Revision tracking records
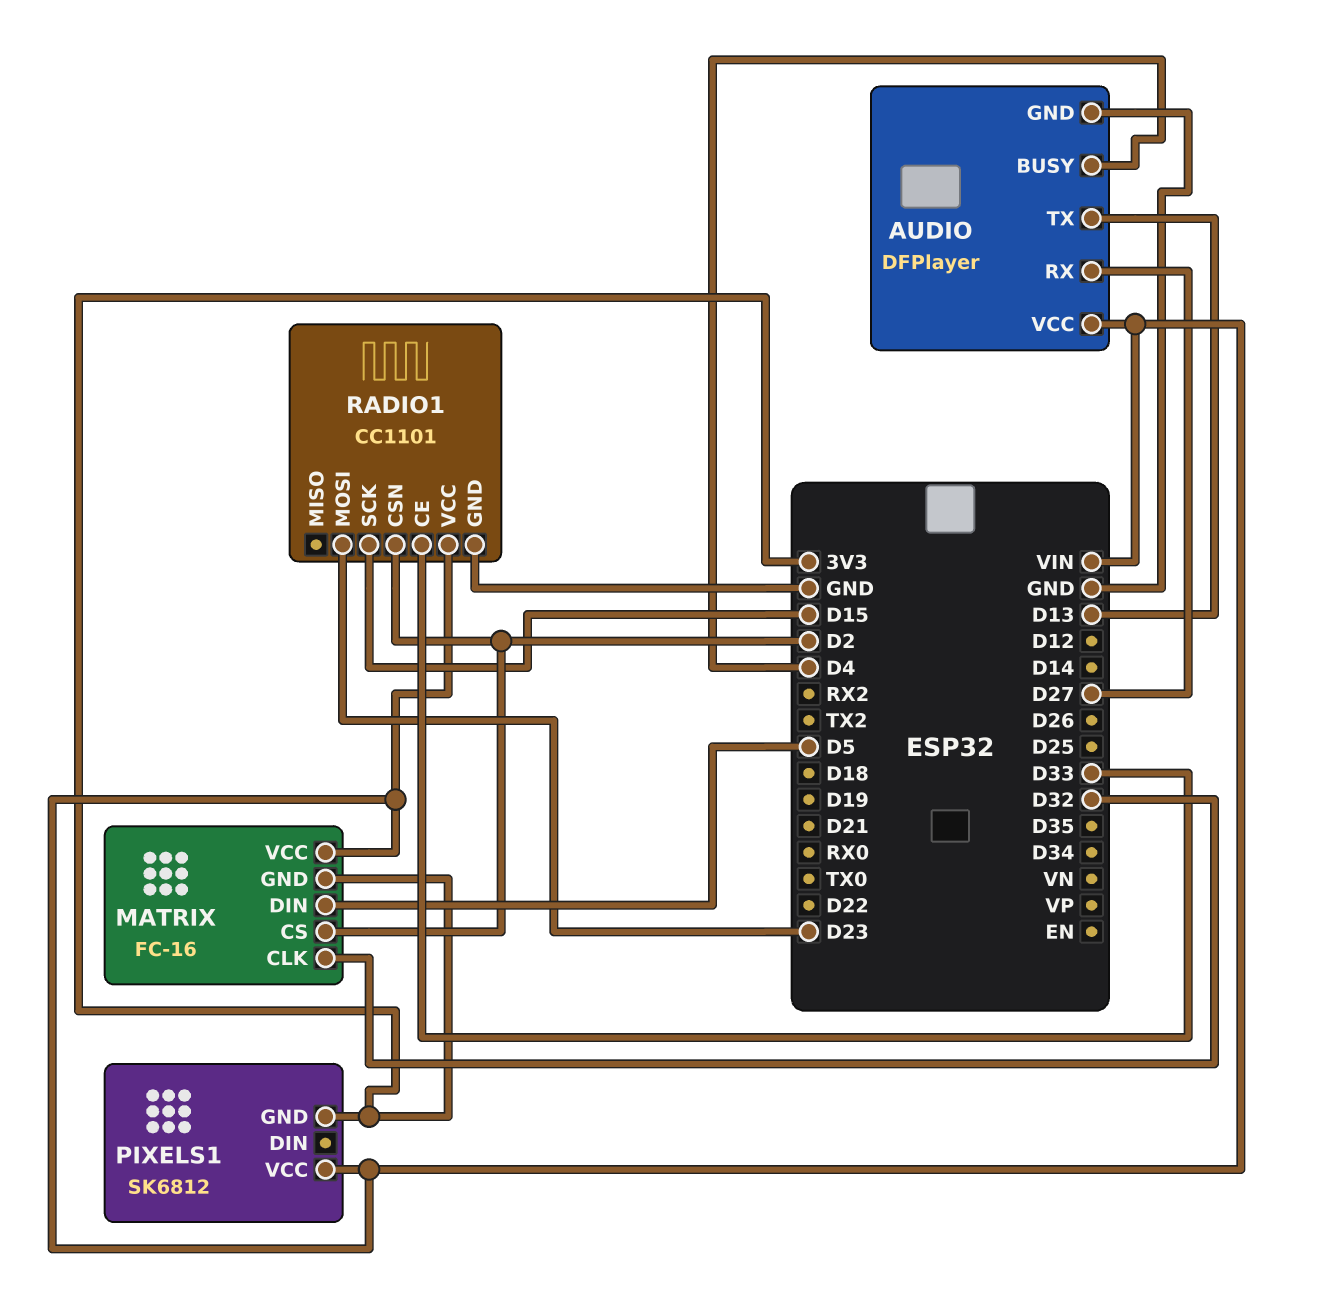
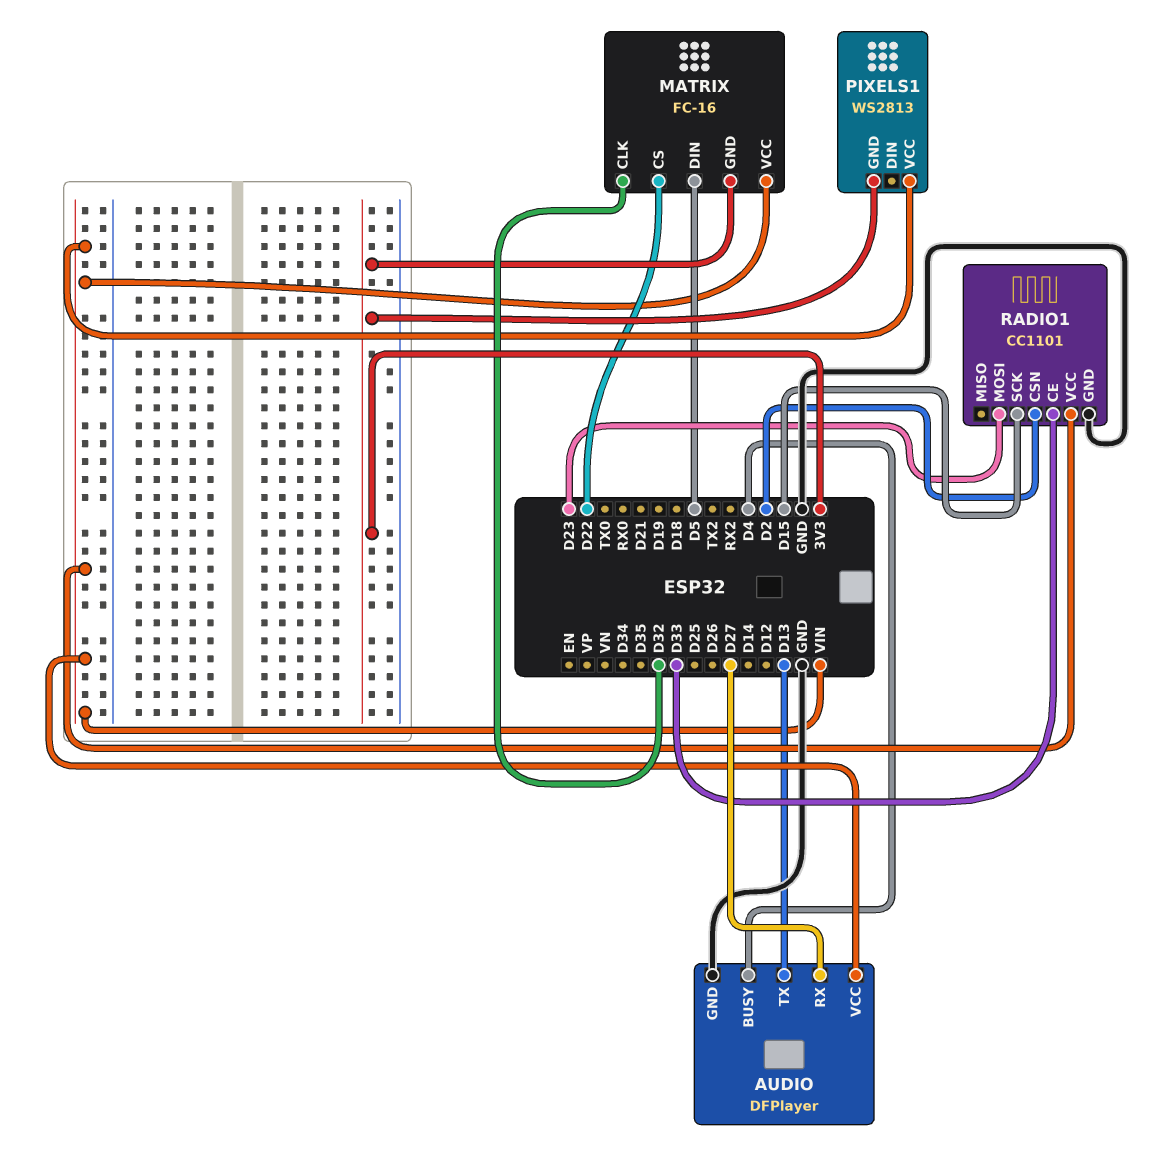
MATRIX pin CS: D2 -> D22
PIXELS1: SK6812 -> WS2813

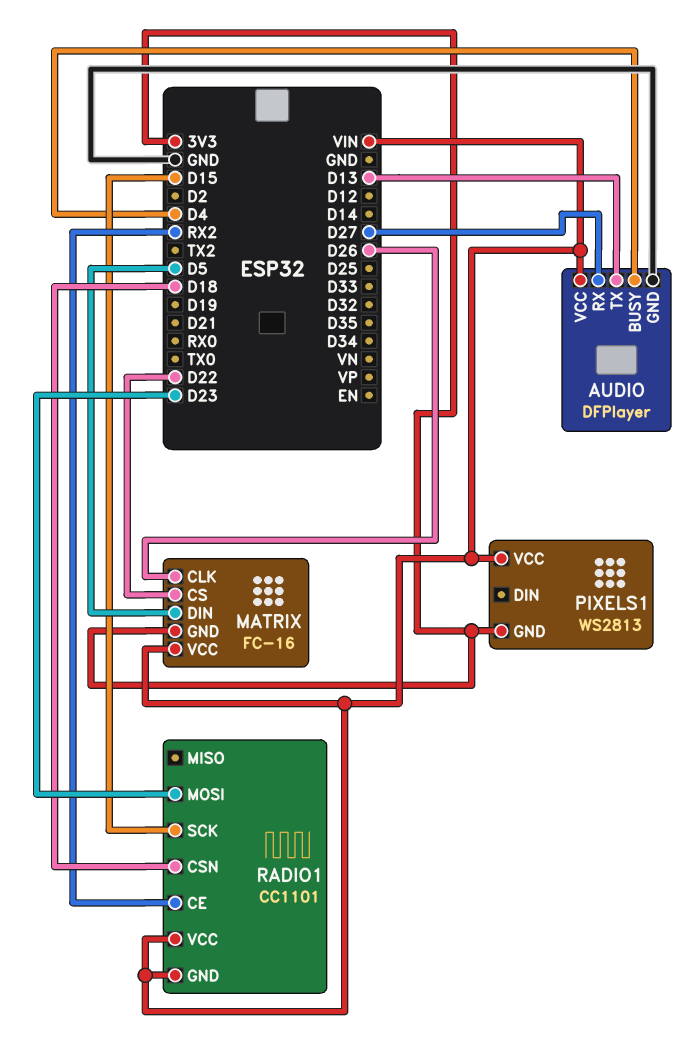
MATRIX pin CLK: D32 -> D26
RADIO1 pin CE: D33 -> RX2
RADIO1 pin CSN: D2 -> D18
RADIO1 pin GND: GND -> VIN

Your objective -> Nothing but the lines with "MATRIX" should be returned, copied from the entries above.

The answer ->
MATRIX pin CS: D2 -> D22
MATRIX pin CLK: D32 -> D26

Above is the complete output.